What you will do — Every line from the one bearing "brown brick D8 level 2 -> none" through the last line of the records below is to be output exactly, and no other line; leave out the pictures.

Given records Start Marker

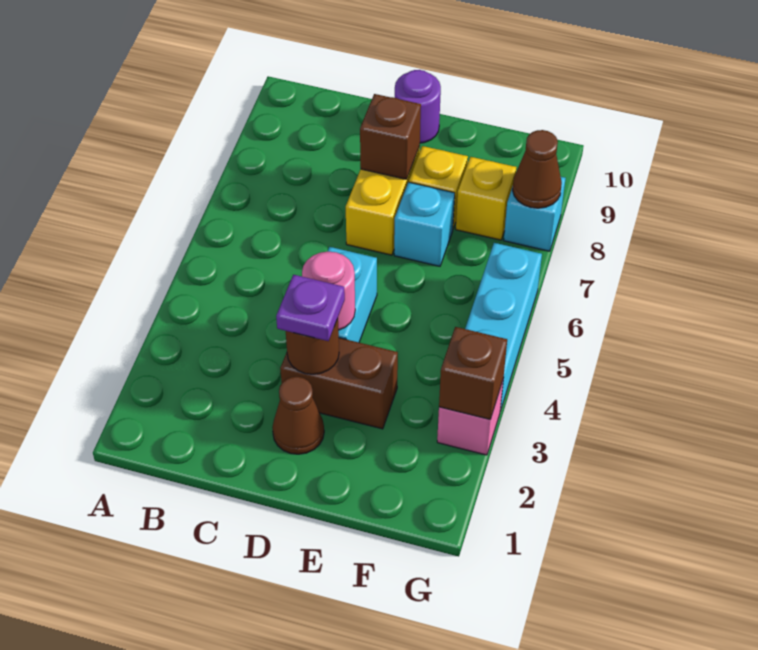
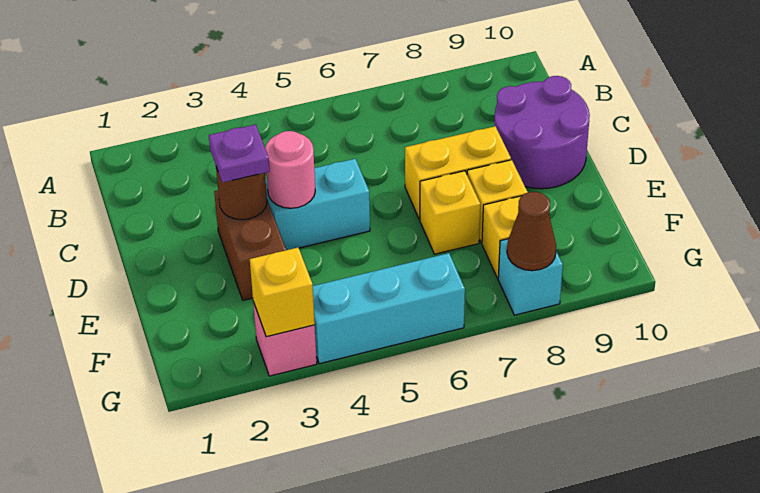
brown cone D2 level 1 -> none
brown brick D8 level 2 -> none
purple round brick D10 level 1 -> purple round brick C9:D10 level 1
cyan brick E7 level 1 -> yellow brick E7 level 1
brown brick G3 level 2 -> yellow brick G3 level 2

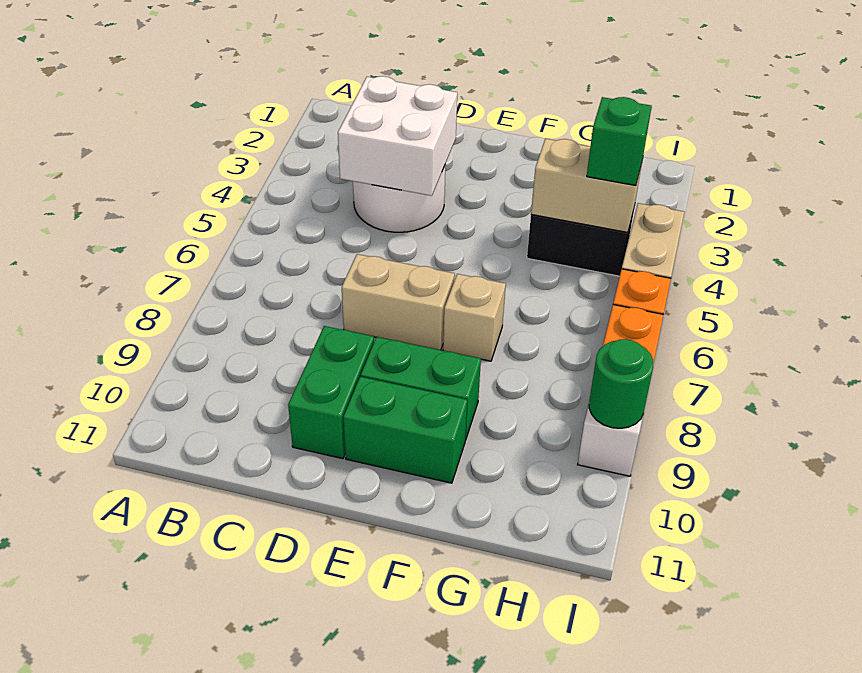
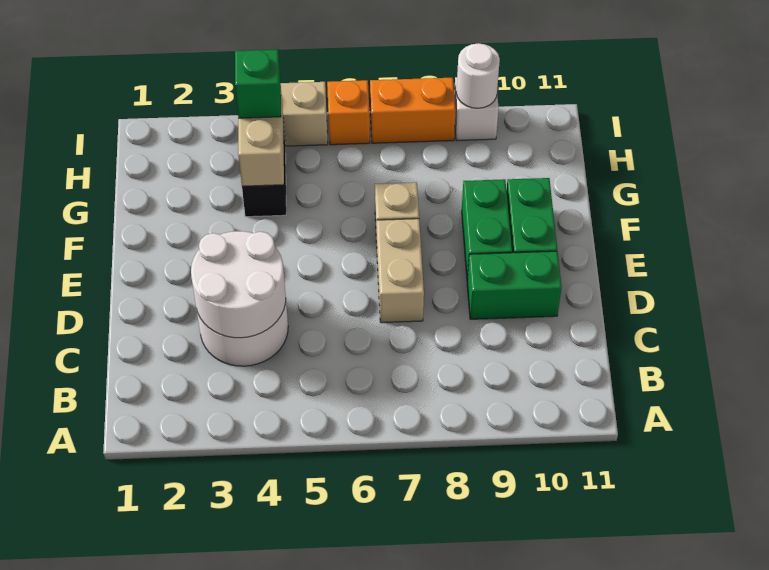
white brick C3:D4 level 2 -> white round brick C3:D4 level 2
green round brick I9 level 2 -> white round brick I9 level 2

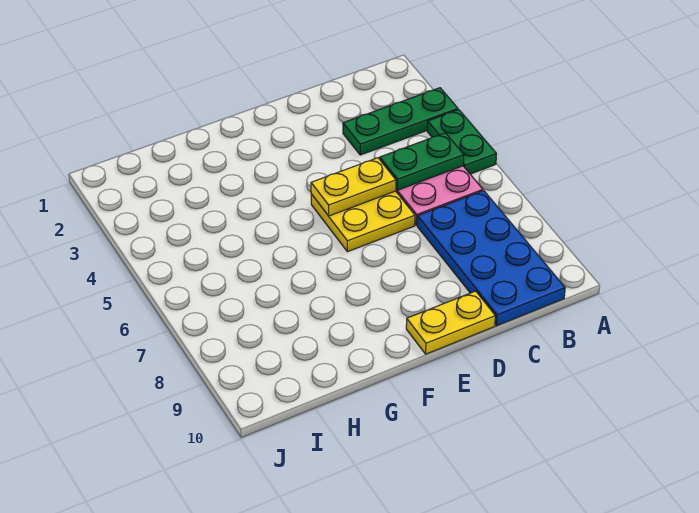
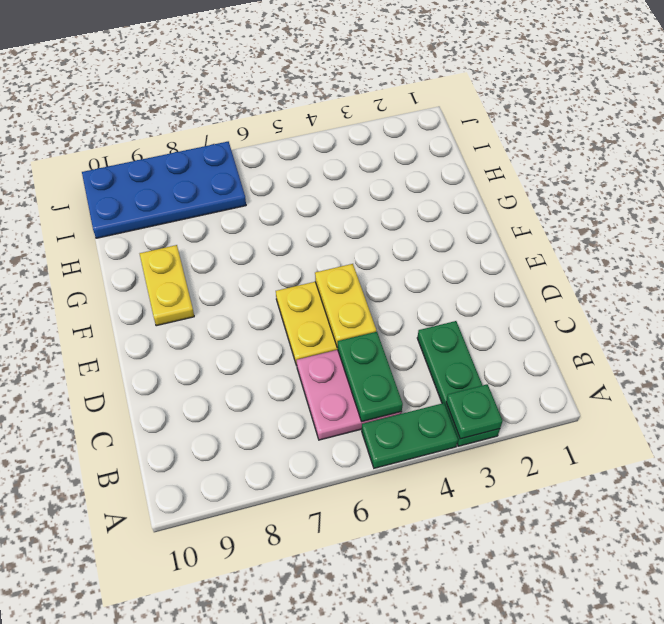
none -> green plate A3 level 2
blue plate B7:C10 level 1 -> blue plate I7:J10 level 1
yellow plate D10:E10 level 1 -> yellow plate F9:G9 level 1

Given records End Marker

Expected answer —
brown brick D8 level 2 -> none
purple round brick D10 level 1 -> purple round brick C9:D10 level 1
cyan brick E7 level 1 -> yellow brick E7 level 1
brown brick G3 level 2 -> yellow brick G3 level 2

white brick C3:D4 level 2 -> white round brick C3:D4 level 2
green round brick I9 level 2 -> white round brick I9 level 2

none -> green plate A3 level 2
blue plate B7:C10 level 1 -> blue plate I7:J10 level 1
yellow plate D10:E10 level 1 -> yellow plate F9:G9 level 1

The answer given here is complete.